• [Exercise directions] Take the line containing "Branex: [384,10,418,44] ->" and every line after it to the end of the records, and copy them exactly, excluding pictures.

== == ==

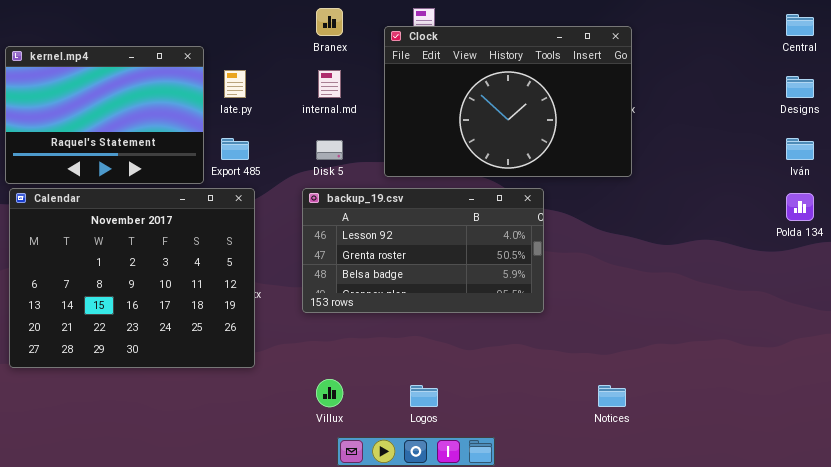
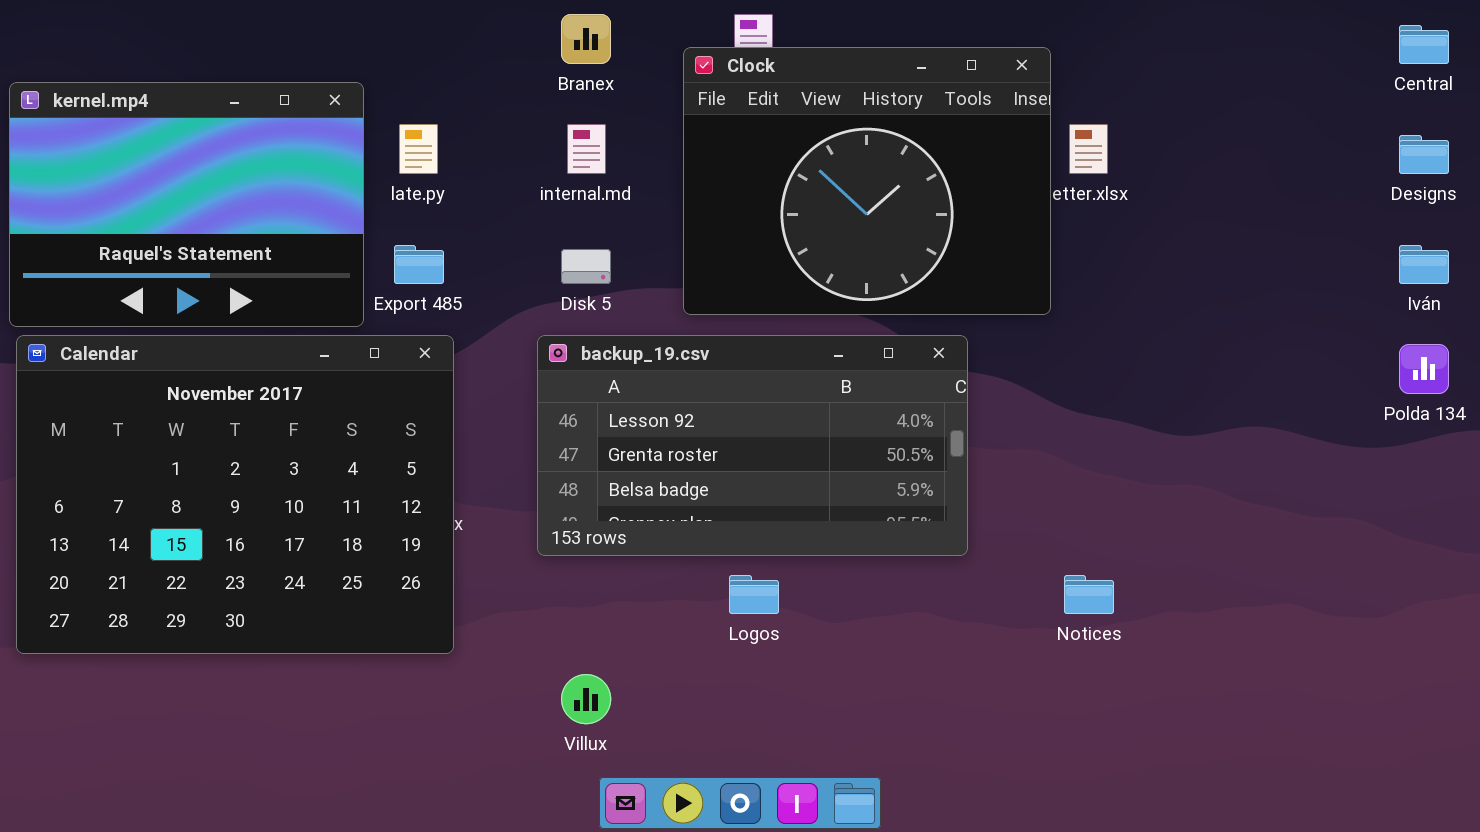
Clock: [384,26,632,177] -> [683,47,1051,315], resized
Logos: [410,385,438,407] -> [729,575,779,614], moved
Notices: [598,385,626,407] -> [1064,575,1114,614], moved

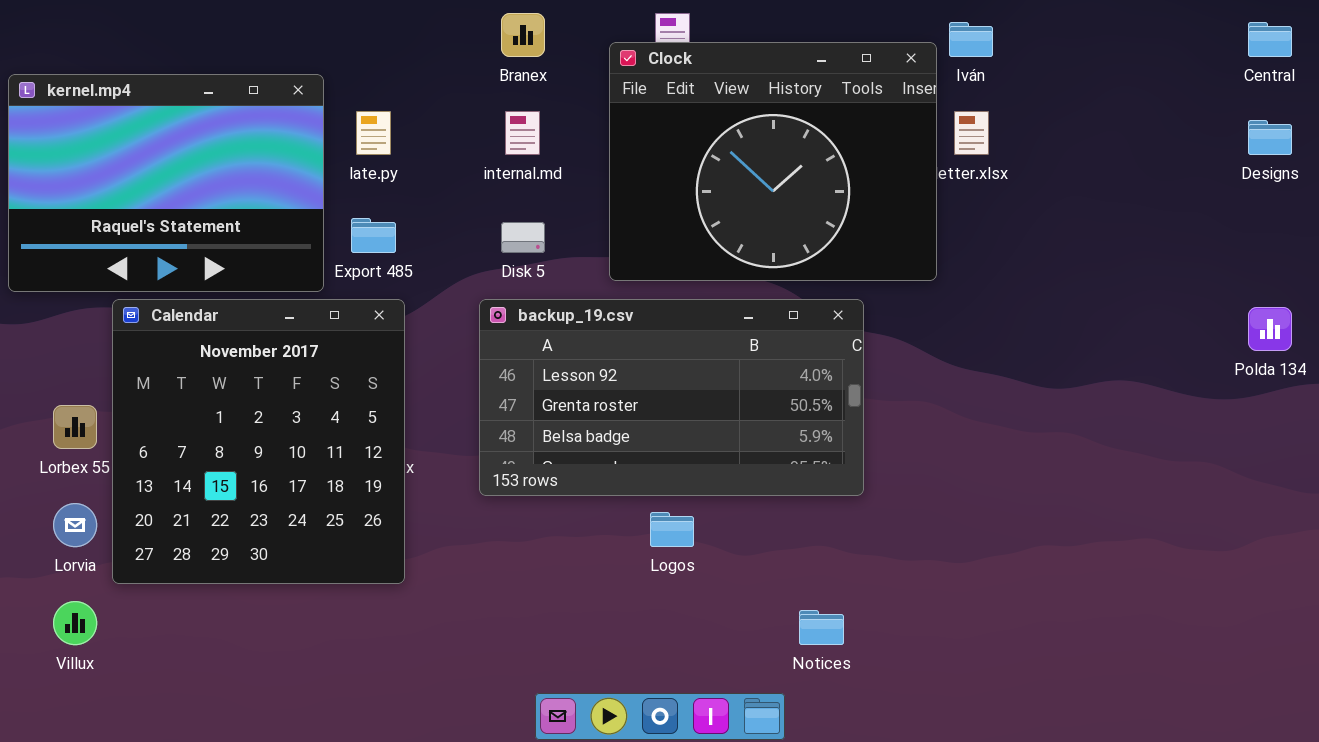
Iván: [1399,245,1449,284] -> [949,22,993,57], moved
Calendar: [16,335,454,654] -> [112,299,405,584], resized
Notices: [1064,575,1114,614] -> [799,610,844,645], moved
Villux: [561,674,611,724] -> [53,601,97,645], moved

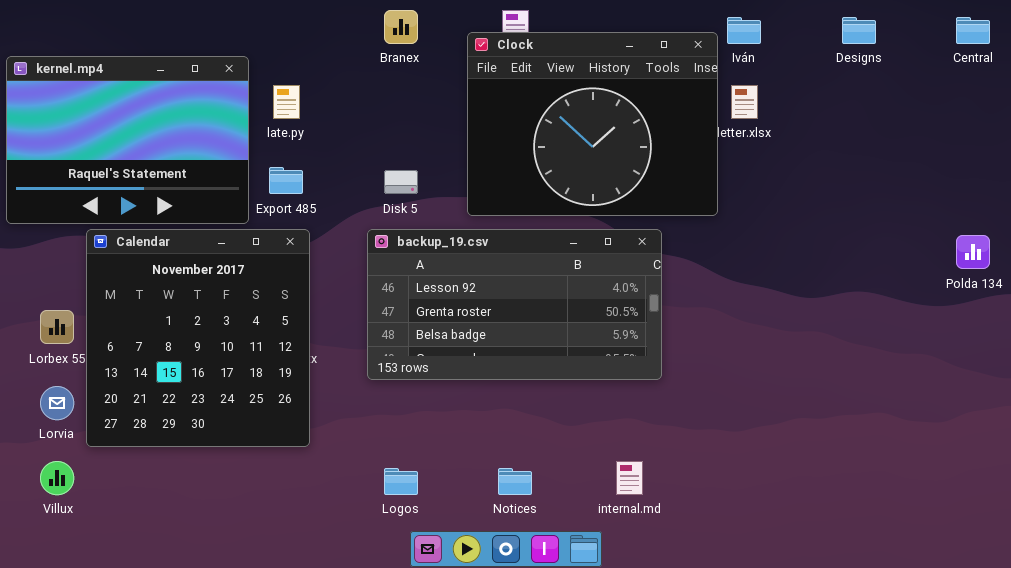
internal.md: [505,111,540,155] -> [616,461,643,495], moved
Designs: [1248,120,1292,155] -> [842,17,876,44], moved
Logos: [650,512,694,547] -> [384,468,418,495], moved
Notices: [799,610,844,645] -> [498,468,532,495], moved

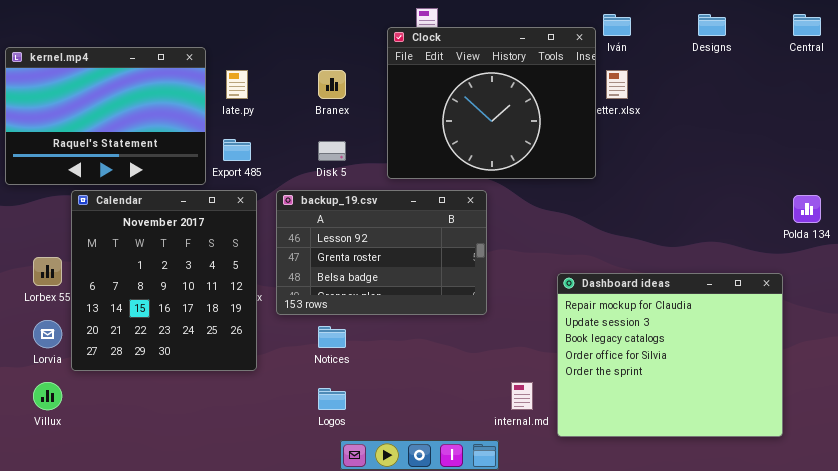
Branex: [384,10,418,44] -> [318,70,346,99], moved
backup_19.csv: [367,229,662,380] -> [276,190,487,315], moved, resized
Dashboard ideas: none -> [557,273,783,437], opened
Notices: [498,468,532,495] -> [318,326,346,348], moved

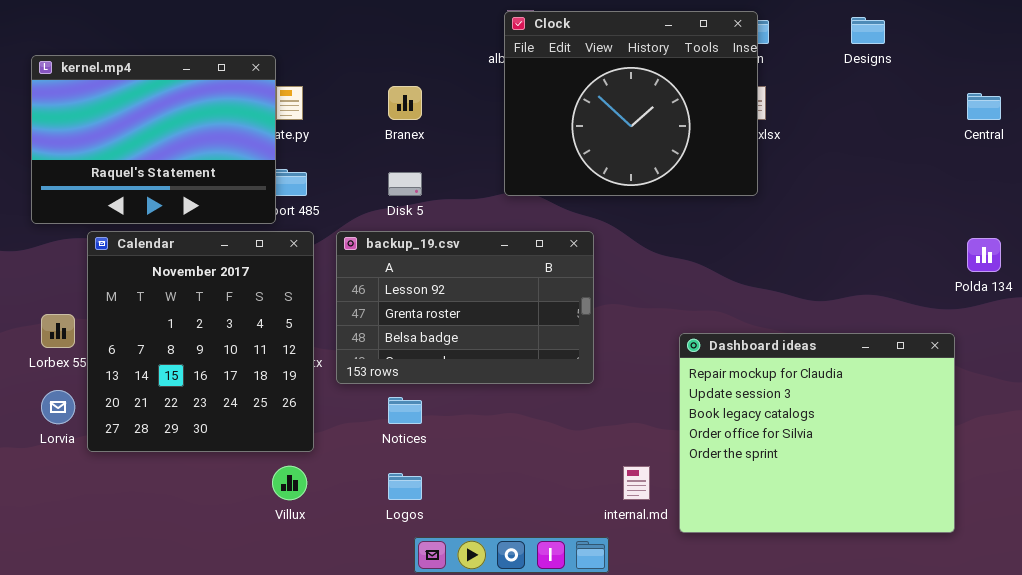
Central: [793,14,821,36] -> [967,93,1001,120], moved
Clock: [387,27,596,179] -> [504,11,758,196], moved
kernel.mp4: [5,47,206,185] -> [31,55,276,224], moved
Villux: [33,382,62,410] -> [272,466,307,500], moved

== == ==

• [Result below]
Branex: [384,10,418,44] -> [318,70,346,99], moved
backup_19.csv: [367,229,662,380] -> [276,190,487,315], moved, resized
Dashboard ideas: none -> [557,273,783,437], opened
Notices: [498,468,532,495] -> [318,326,346,348], moved

Central: [793,14,821,36] -> [967,93,1001,120], moved
Clock: [387,27,596,179] -> [504,11,758,196], moved
kernel.mp4: [5,47,206,185] -> [31,55,276,224], moved
Villux: [33,382,62,410] -> [272,466,307,500], moved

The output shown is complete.